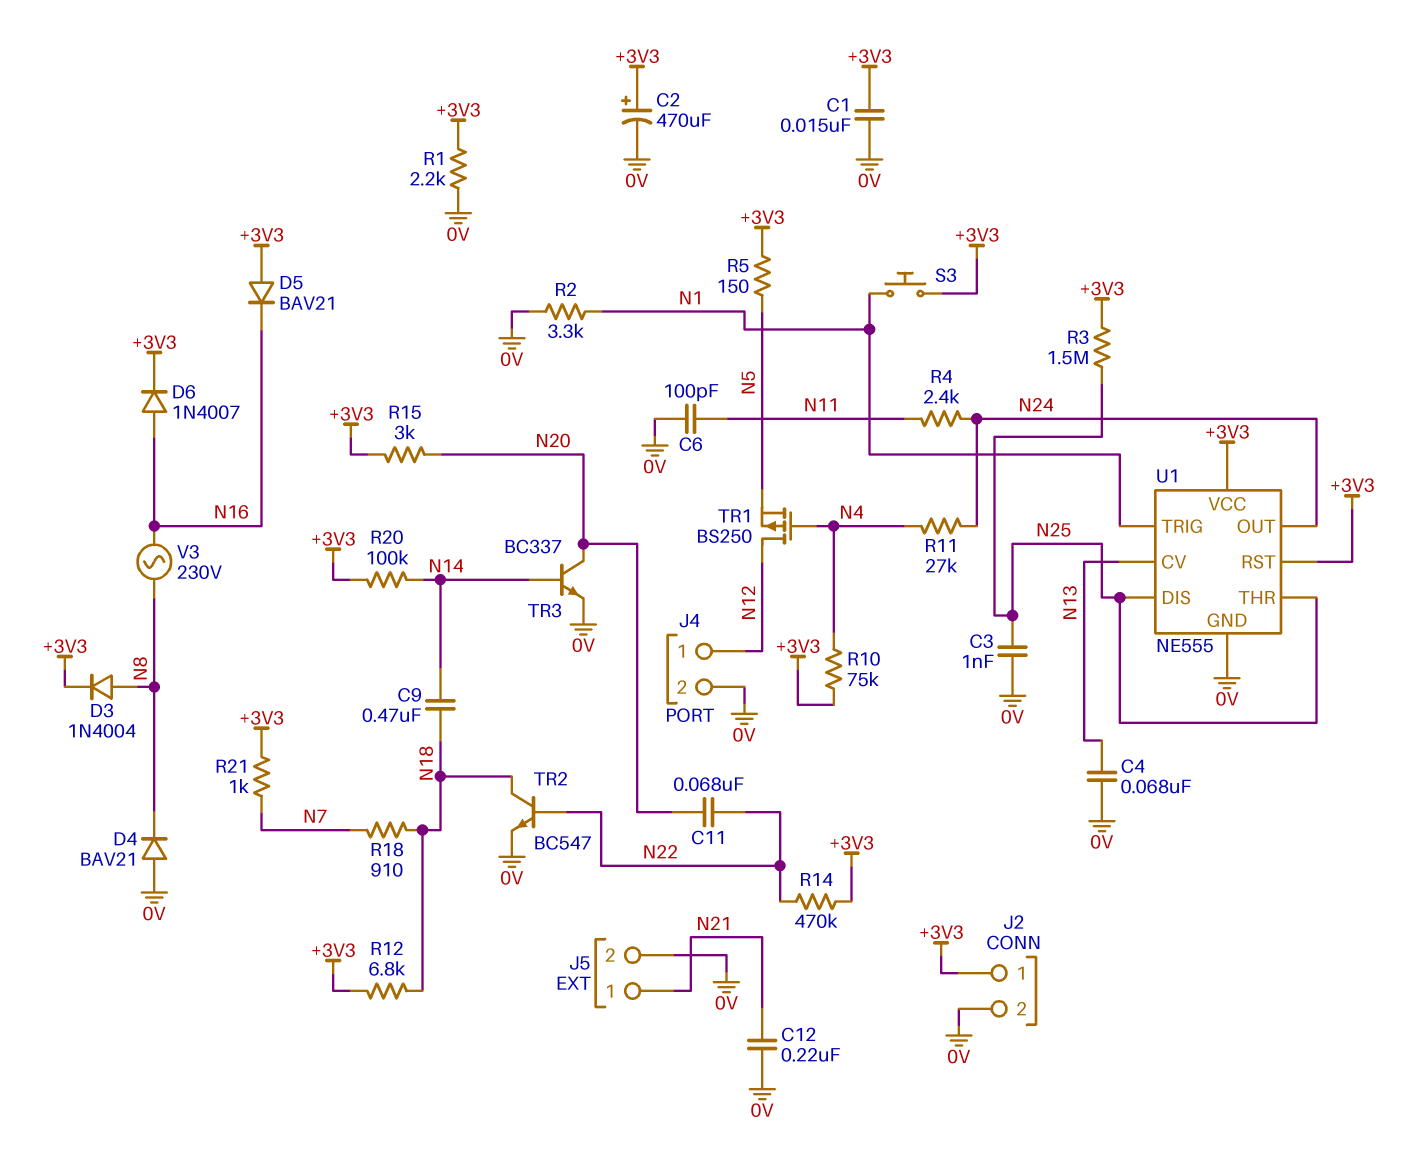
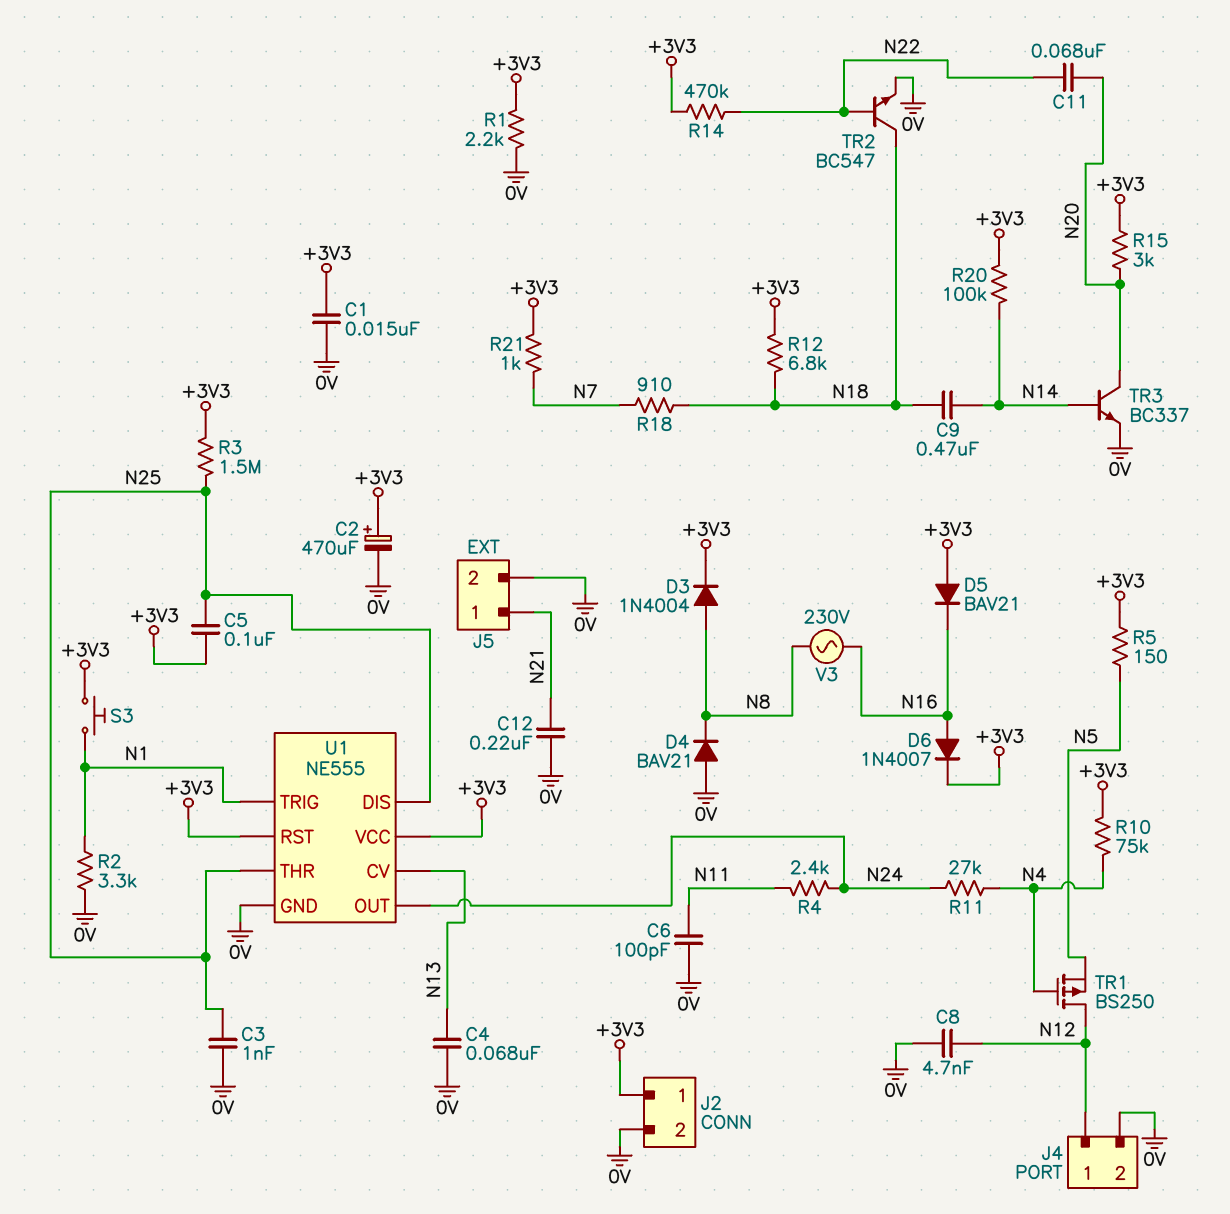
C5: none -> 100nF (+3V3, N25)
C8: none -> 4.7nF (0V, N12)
--
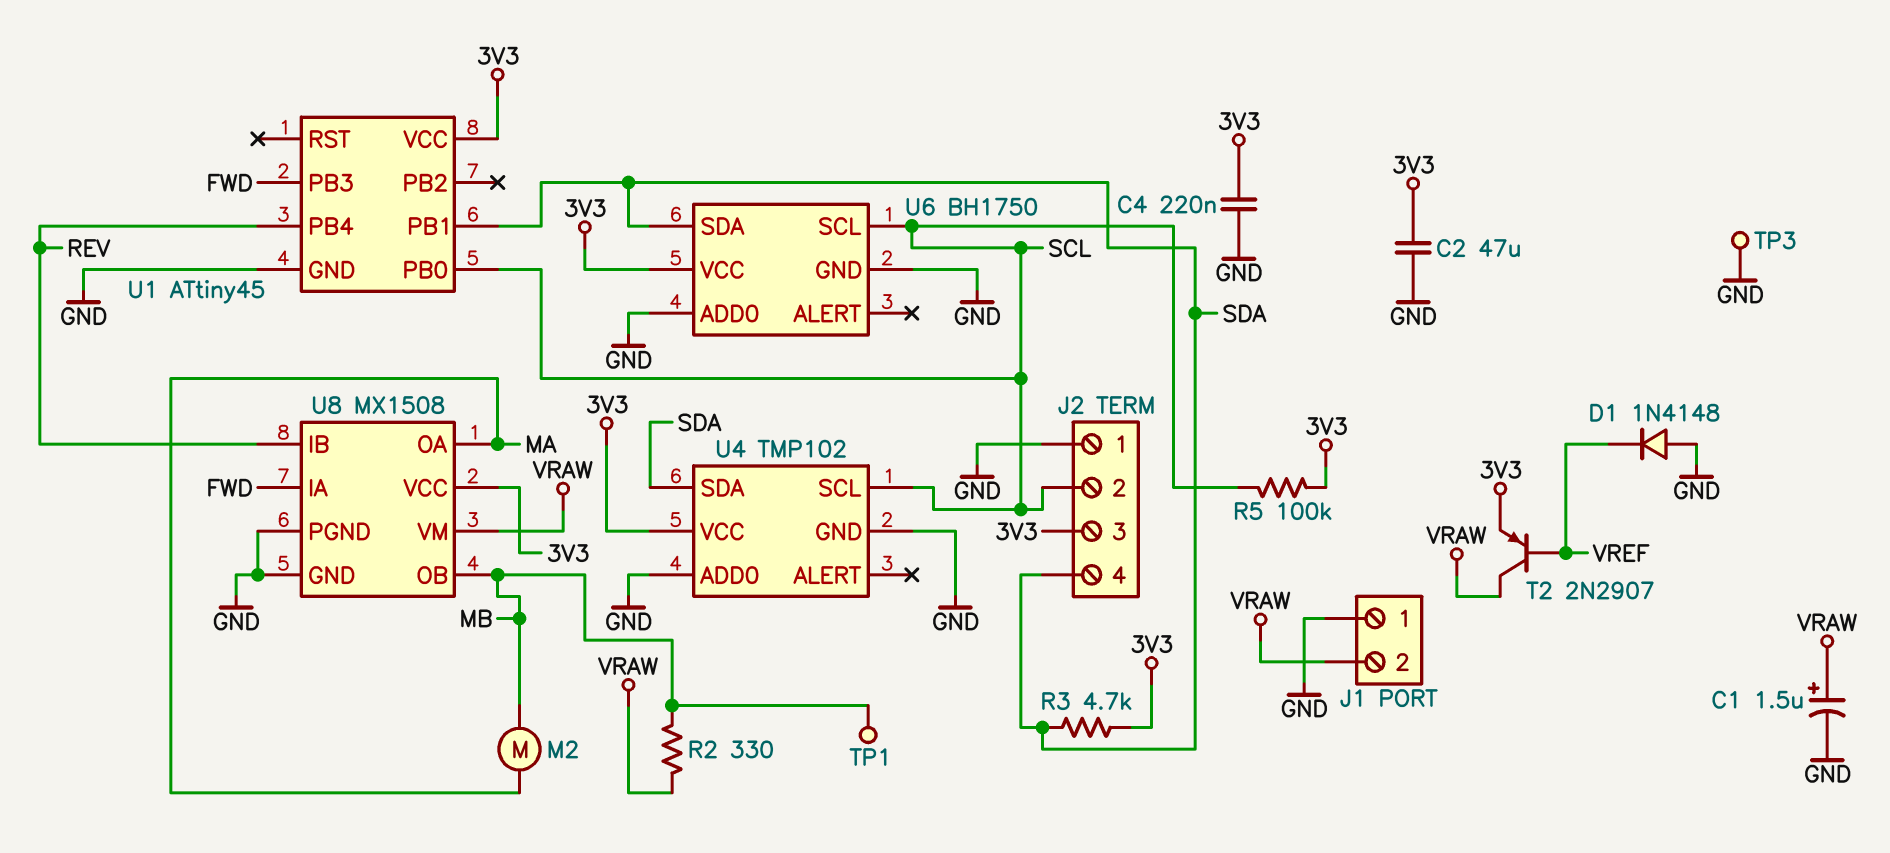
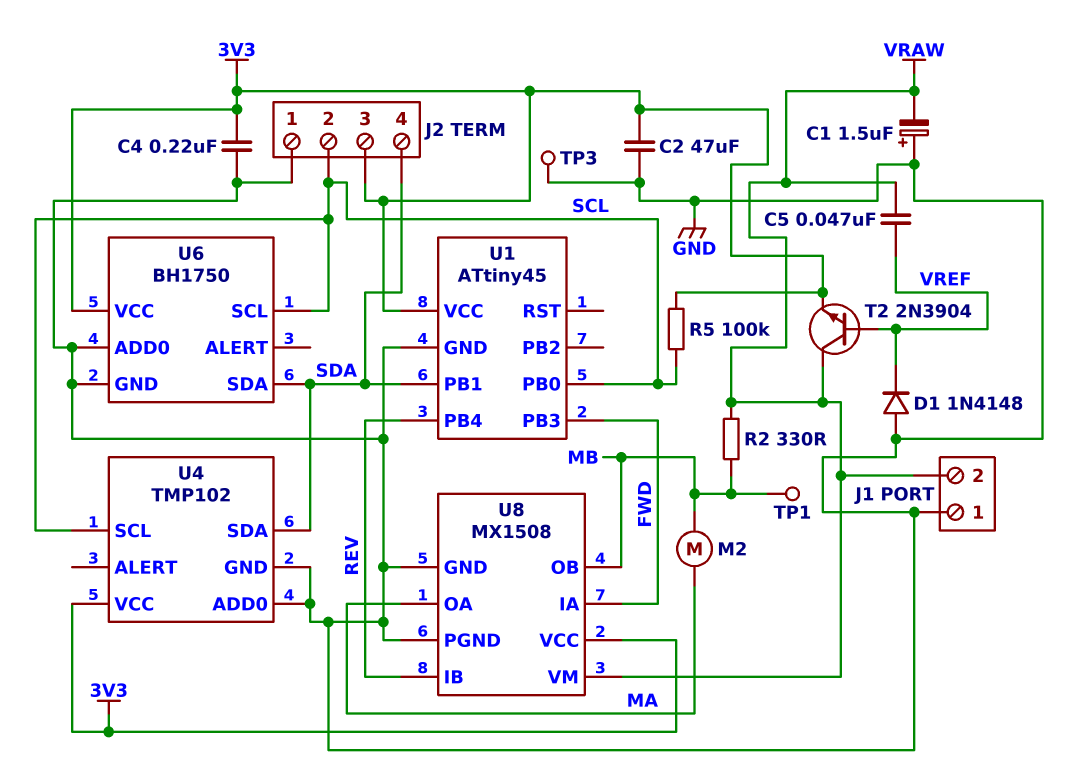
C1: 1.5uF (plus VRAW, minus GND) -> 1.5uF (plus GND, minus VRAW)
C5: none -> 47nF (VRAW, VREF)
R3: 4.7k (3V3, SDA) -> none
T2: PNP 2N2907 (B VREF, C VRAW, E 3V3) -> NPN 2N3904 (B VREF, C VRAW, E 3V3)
--
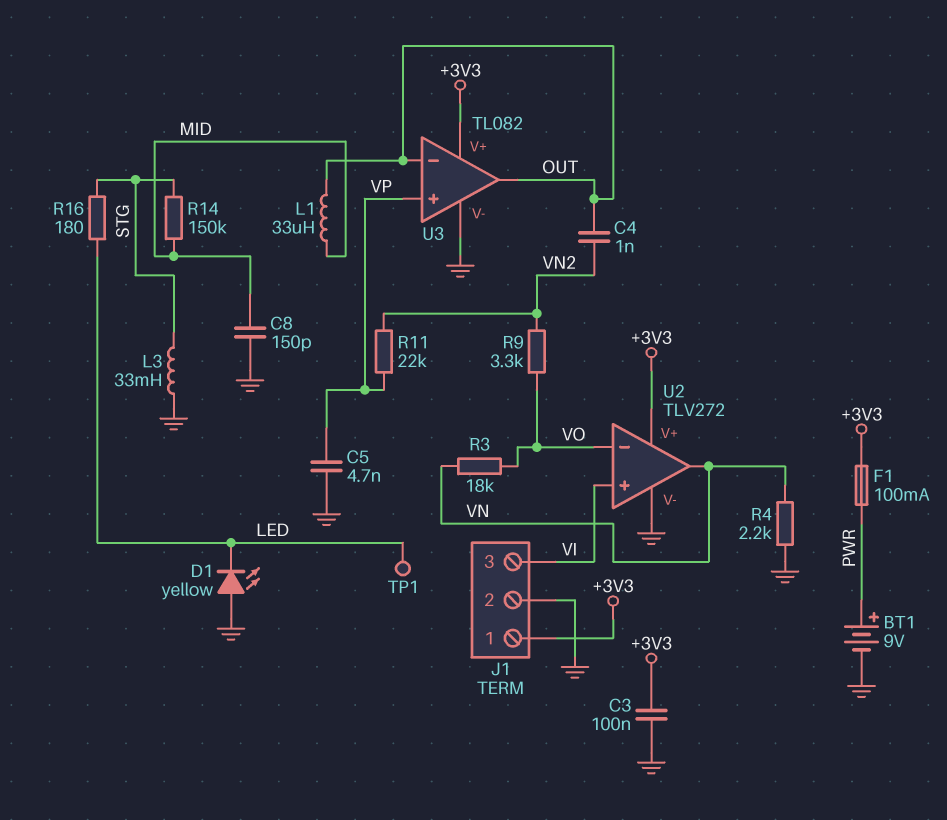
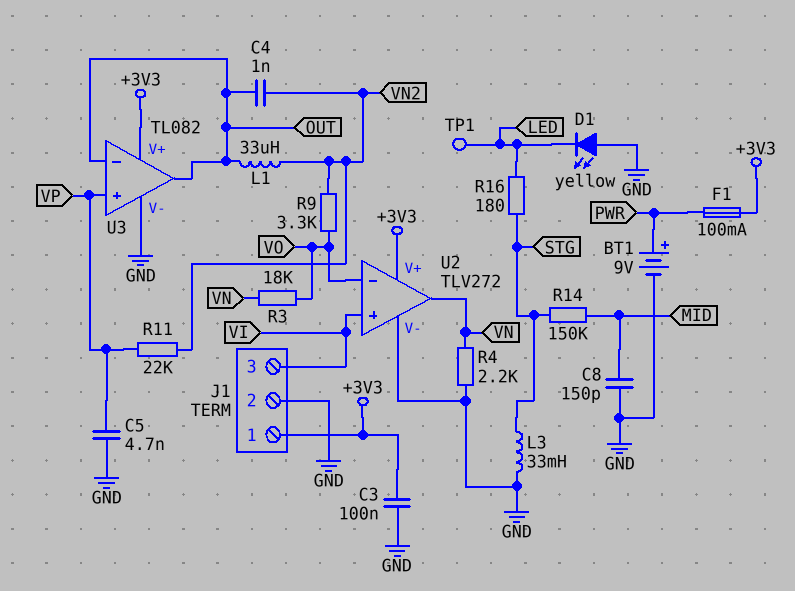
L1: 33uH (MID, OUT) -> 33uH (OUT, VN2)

[Requirement] Look above for the line with "C5: none -> 47nF (VRAW, VREF)"; retype exactly that line, every line after it up to the line with "T2: PNP 2N2907", and that line too, nothing else.

[Result of this exercise]
C5: none -> 47nF (VRAW, VREF)
R3: 4.7k (3V3, SDA) -> none
T2: PNP 2N2907 (B VREF, C VRAW, E 3V3) -> NPN 2N3904 (B VREF, C VRAW, E 3V3)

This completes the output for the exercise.